### DIRECTIONS FOR THIS TASK
Rewrite the records below as a numbered list, leaving out any blank lines.

### EXERCISE INPUTS

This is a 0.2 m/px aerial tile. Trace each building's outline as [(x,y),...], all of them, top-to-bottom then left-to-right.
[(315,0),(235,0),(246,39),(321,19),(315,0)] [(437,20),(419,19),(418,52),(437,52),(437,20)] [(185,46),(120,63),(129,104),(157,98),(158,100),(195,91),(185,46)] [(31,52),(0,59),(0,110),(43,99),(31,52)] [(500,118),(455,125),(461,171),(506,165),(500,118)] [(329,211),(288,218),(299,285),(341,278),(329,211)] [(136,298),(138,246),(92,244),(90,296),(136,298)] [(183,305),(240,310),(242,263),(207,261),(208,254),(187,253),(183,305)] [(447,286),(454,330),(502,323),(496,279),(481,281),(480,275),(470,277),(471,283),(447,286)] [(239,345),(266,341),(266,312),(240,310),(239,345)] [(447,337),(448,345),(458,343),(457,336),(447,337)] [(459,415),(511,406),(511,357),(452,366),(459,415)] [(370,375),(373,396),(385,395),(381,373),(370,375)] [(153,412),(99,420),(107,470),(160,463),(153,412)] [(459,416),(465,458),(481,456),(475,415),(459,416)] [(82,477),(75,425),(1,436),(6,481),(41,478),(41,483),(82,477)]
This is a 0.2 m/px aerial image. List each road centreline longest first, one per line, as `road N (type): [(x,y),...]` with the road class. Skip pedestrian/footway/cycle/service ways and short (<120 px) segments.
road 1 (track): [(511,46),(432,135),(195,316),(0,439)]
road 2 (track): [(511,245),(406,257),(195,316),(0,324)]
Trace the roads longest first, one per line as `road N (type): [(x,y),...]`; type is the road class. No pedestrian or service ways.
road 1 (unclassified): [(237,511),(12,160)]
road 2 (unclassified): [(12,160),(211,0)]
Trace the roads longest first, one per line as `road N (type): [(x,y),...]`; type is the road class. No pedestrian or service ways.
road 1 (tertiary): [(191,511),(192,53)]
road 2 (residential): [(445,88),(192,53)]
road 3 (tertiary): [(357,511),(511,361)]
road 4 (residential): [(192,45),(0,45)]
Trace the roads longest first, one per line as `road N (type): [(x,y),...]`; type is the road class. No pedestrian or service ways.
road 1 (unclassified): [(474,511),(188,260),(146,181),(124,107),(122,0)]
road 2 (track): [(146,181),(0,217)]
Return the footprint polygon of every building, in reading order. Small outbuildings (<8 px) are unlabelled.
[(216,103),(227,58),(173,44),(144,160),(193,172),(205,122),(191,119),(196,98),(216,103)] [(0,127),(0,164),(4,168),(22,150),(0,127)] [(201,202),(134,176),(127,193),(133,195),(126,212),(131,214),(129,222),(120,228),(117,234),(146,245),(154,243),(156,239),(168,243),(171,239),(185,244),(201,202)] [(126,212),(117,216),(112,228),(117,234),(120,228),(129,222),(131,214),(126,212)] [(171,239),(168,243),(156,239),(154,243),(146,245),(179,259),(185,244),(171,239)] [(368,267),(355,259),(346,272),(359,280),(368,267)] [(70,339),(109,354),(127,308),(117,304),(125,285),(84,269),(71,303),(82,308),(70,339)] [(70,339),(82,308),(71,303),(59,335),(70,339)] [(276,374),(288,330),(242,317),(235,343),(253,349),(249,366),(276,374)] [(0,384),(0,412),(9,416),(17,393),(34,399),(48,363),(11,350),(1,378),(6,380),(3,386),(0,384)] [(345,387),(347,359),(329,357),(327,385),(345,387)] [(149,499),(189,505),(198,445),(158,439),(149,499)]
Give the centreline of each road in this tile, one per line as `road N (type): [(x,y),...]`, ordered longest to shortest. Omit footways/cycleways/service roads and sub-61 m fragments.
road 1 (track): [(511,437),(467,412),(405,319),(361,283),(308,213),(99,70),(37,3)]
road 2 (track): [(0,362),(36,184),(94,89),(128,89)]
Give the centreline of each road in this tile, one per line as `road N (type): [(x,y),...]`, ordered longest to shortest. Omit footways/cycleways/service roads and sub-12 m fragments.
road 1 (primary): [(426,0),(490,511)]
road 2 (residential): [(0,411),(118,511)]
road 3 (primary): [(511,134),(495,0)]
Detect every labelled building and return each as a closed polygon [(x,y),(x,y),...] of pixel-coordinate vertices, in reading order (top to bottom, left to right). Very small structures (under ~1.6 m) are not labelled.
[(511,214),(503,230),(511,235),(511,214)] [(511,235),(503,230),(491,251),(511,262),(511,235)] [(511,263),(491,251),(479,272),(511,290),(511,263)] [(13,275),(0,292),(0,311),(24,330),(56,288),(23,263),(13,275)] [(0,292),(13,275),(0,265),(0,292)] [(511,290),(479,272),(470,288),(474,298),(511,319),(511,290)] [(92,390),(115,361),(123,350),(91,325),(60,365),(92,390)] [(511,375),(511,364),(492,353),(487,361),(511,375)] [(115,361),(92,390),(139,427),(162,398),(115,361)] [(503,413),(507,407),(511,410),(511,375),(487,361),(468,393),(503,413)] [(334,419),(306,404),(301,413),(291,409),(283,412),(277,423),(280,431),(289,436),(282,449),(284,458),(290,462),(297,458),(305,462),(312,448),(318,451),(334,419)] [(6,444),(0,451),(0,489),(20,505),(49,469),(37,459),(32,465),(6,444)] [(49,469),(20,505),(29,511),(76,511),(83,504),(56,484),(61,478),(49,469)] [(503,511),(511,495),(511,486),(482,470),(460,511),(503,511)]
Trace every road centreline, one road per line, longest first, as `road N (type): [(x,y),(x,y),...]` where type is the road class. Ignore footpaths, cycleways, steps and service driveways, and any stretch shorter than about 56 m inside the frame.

### CORRECT OUTPUT
1. This is a 0.2 m/px aerial tile. Trace each building's outline as [(x,y),...], all of them, top-to-bottom then left-to-right.
2. [(315,0),(235,0),(246,39),(321,19),(315,0)] [(437,20),(419,19),(418,52),(437,52),(437,20)] [(185,46),(120,63),(129,104),(157,98),(158,100),(195,91),(185,46)] [(31,52),(0,59),(0,110),(43,99),(31,52)] [(500,118),(455,125),(461,171),(506,165),(500,118)] [(329,211),(288,218),(299,285),(341,278),(329,211)] [(136,298),(138,246),(92,244),(90,296),(136,298)] [(183,305),(240,310),(242,263),(207,261),(208,254),(187,253),(183,305)] [(447,286),(454,330),(502,323),(496,279),(481,281),(480,275),(470,277),(471,283),(447,286)] [(239,345),(266,341),(266,312),(240,310),(239,345)] [(447,337),(448,345),(458,343),(457,336),(447,337)] [(459,415),(511,406),(511,357),(452,366),(459,415)] [(370,375),(373,396),(385,395),(381,373),(370,375)] [(153,412),(99,420),(107,470),(160,463),(153,412)] [(459,416),(465,458),(481,456),(475,415),(459,416)] [(82,477),(75,425),(1,436),(6,481),(41,478),(41,483),(82,477)]
3. This is a 0.2 m/px aerial image. List each road centreline longest first, one per line, as `road N (type): [(x,y),...]` with the road class. Skip pedestrian/footway/cycle/service ways and short (<120 px) segments.
4. road 1 (track): [(511,46),(432,135),(195,316),(0,439)]
5. road 2 (track): [(511,245),(406,257),(195,316),(0,324)]
6. Trace the roads longest first, one per line as `road N (type): [(x,y),...]`; type is the road class. No pedestrian or service ways.
7. road 1 (unclassified): [(237,511),(12,160)]
8. road 2 (unclassified): [(12,160),(211,0)]
9. Trace the roads longest first, one per line as `road N (type): [(x,y),...]`; type is the road class. No pedestrian or service ways.
10. road 1 (tertiary): [(191,511),(192,53)]
11. road 2 (residential): [(445,88),(192,53)]
12. road 3 (tertiary): [(357,511),(511,361)]
13. road 4 (residential): [(192,45),(0,45)]
14. Trace the roads longest first, one per line as `road N (type): [(x,y),...]`; type is the road class. No pedestrian or service ways.
15. road 1 (unclassified): [(474,511),(188,260),(146,181),(124,107),(122,0)]
16. road 2 (track): [(146,181),(0,217)]
17. Return the footprint polygon of every building, in reading order. Small outbuildings (<8 px) are unlabelled.
18. [(216,103),(227,58),(173,44),(144,160),(193,172),(205,122),(191,119),(196,98),(216,103)] [(0,127),(0,164),(4,168),(22,150),(0,127)] [(201,202),(134,176),(127,193),(133,195),(126,212),(131,214),(129,222),(120,228),(117,234),(146,245),(154,243),(156,239),(168,243),(171,239),(185,244),(201,202)] [(126,212),(117,216),(112,228),(117,234),(120,228),(129,222),(131,214),(126,212)] [(171,239),(168,243),(156,239),(154,243),(146,245),(179,259),(185,244),(171,239)] [(368,267),(355,259),(346,272),(359,280),(368,267)] [(70,339),(109,354),(127,308),(117,304),(125,285),(84,269),(71,303),(82,308),(70,339)] [(70,339),(82,308),(71,303),(59,335),(70,339)] [(276,374),(288,330),(242,317),(235,343),(253,349),(249,366),(276,374)] [(0,384),(0,412),(9,416),(17,393),(34,399),(48,363),(11,350),(1,378),(6,380),(3,386),(0,384)] [(345,387),(347,359),(329,357),(327,385),(345,387)] [(149,499),(189,505),(198,445),(158,439),(149,499)]
19. Give the centreline of each road in this tile, one per line as `road N (type): [(x,y),...]`, ordered longest to shortest. Omit footways/cycleways/service roads and sub-61 m fragments.
20. road 1 (track): [(511,437),(467,412),(405,319),(361,283),(308,213),(99,70),(37,3)]
21. road 2 (track): [(0,362),(36,184),(94,89),(128,89)]
22. Give the centreline of each road in this tile, one per line as `road N (type): [(x,y),...]`, ordered longest to shortest. Omit footways/cycleways/service roads and sub-12 m fragments.
23. road 1 (primary): [(426,0),(490,511)]
24. road 2 (residential): [(0,411),(118,511)]
25. road 3 (primary): [(511,134),(495,0)]
26. Detect every labelled building and return each as a closed polygon [(x,y),(x,y),...] of pixel-coordinate vertices, in reading order (top to bottom, left to right). Very small structures (under ~1.6 m) are not labelled.
27. [(511,214),(503,230),(511,235),(511,214)] [(511,235),(503,230),(491,251),(511,262),(511,235)] [(511,263),(491,251),(479,272),(511,290),(511,263)] [(13,275),(0,292),(0,311),(24,330),(56,288),(23,263),(13,275)] [(0,292),(13,275),(0,265),(0,292)] [(511,290),(479,272),(470,288),(474,298),(511,319),(511,290)] [(92,390),(115,361),(123,350),(91,325),(60,365),(92,390)] [(511,375),(511,364),(492,353),(487,361),(511,375)] [(115,361),(92,390),(139,427),(162,398),(115,361)] [(503,413),(507,407),(511,410),(511,375),(487,361),(468,393),(503,413)] [(334,419),(306,404),(301,413),(291,409),(283,412),(277,423),(280,431),(289,436),(282,449),(284,458),(290,462),(297,458),(305,462),(312,448),(318,451),(334,419)] [(6,444),(0,451),(0,489),(20,505),(49,469),(37,459),(32,465),(6,444)] [(49,469),(20,505),(29,511),(76,511),(83,504),(56,484),(61,478),(49,469)] [(503,511),(511,495),(511,486),(482,470),(460,511),(503,511)]
28. Trace every road centreline, one road per line, longest first, as `road N (type): [(x,y),(x,y),...]` where type is the road class. Ignore footpaths, cycleways, steps and service driveways, and any stretch shorter than about 56 m inside the frame.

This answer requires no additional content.